Records for this exercise: Begin

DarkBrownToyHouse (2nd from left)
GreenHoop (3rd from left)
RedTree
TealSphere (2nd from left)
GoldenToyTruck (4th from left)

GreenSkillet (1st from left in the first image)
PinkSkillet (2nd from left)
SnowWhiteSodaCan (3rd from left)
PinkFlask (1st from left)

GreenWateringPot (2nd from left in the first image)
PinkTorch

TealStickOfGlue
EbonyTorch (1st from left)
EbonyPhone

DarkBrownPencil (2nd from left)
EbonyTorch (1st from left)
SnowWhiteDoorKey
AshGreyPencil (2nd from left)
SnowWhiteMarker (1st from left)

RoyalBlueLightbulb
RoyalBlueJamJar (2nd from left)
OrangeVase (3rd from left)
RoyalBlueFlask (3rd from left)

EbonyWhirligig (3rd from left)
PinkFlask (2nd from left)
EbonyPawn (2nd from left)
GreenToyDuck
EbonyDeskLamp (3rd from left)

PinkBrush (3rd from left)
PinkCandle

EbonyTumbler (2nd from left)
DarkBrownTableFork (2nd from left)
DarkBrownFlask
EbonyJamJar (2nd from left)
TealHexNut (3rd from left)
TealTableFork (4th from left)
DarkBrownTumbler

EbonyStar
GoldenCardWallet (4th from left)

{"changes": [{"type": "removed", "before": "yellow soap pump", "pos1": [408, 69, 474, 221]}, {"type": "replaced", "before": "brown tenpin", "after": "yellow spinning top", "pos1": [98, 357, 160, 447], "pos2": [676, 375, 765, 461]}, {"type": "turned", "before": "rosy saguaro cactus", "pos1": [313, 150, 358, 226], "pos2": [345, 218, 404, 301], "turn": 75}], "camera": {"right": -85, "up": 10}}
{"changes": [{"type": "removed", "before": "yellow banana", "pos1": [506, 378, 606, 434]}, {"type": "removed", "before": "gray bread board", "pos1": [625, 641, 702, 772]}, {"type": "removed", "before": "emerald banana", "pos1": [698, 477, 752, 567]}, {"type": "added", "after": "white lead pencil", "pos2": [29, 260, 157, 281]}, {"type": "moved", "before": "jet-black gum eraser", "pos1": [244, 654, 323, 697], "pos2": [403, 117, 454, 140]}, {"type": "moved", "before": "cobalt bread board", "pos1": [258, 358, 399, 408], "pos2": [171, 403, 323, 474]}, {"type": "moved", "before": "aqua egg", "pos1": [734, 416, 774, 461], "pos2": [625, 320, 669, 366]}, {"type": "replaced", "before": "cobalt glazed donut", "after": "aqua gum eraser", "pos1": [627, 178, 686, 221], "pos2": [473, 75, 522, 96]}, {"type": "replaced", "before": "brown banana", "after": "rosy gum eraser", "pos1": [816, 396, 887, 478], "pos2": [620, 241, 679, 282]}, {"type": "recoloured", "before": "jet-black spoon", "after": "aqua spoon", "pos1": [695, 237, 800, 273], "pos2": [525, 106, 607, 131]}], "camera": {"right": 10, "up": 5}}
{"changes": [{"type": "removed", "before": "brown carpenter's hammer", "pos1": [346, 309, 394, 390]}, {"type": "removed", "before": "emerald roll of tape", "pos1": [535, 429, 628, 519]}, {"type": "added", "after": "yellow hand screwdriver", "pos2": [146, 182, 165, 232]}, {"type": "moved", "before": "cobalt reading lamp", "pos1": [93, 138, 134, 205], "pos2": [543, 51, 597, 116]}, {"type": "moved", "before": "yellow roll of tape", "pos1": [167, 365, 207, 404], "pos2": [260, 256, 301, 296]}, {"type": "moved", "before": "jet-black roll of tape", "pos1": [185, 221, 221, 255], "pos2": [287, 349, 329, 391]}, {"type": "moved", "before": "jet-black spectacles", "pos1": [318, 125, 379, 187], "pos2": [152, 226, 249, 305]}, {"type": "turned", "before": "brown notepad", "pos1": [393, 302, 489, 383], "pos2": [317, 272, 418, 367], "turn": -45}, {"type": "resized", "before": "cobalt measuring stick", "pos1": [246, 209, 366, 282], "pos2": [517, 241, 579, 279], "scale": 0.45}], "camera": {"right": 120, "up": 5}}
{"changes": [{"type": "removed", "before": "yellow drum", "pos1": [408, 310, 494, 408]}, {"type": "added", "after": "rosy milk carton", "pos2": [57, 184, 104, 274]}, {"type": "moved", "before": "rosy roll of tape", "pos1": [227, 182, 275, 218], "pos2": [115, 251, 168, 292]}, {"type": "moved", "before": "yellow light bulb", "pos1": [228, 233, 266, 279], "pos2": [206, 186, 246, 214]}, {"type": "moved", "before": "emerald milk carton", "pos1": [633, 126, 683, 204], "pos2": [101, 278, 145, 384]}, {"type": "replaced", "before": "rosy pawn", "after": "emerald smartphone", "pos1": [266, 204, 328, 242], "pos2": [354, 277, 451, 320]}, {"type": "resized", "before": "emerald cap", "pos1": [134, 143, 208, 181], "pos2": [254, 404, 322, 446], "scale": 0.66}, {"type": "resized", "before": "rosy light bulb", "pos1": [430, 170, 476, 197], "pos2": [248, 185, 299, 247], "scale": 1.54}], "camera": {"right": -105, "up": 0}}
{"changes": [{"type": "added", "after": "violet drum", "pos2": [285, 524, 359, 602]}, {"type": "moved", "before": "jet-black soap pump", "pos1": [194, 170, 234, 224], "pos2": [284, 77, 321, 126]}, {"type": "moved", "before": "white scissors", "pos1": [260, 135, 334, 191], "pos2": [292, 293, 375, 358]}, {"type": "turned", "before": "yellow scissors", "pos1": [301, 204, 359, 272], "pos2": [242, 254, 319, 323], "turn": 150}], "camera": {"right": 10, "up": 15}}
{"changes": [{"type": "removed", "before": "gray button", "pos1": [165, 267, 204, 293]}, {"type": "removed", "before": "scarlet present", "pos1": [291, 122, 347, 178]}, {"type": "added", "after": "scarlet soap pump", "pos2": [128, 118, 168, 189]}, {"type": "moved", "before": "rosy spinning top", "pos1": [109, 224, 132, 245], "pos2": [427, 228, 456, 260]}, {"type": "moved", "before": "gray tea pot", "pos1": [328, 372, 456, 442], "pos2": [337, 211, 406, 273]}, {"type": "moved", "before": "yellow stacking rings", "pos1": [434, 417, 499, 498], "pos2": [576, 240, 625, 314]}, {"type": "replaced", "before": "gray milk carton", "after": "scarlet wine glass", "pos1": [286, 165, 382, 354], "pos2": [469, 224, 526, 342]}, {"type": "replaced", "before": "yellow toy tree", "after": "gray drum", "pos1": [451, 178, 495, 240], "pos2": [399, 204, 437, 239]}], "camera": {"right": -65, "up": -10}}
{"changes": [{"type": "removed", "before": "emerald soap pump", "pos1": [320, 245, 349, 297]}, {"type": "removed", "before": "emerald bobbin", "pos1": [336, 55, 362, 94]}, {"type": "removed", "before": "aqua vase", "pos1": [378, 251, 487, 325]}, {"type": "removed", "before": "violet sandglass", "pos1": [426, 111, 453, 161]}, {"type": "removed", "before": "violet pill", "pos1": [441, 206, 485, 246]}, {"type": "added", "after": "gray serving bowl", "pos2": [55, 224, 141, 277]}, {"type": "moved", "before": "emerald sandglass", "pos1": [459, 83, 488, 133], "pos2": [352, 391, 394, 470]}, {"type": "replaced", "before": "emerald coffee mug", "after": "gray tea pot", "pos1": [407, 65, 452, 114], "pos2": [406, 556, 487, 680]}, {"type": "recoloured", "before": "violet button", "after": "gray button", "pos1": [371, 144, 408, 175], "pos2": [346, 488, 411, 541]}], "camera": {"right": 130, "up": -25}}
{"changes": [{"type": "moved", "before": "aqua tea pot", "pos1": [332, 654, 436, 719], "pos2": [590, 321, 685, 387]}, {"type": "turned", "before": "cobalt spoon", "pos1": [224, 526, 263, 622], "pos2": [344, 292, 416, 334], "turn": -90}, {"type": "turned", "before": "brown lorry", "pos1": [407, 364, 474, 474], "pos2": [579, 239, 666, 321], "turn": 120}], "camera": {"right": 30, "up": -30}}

Records for this exercise: End

**About this exercise**
All lines of the records above with the word "PinkFlask" in them are to be copied.

**Task result**
PinkFlask (1st from left)
PinkFlask (2nd from left)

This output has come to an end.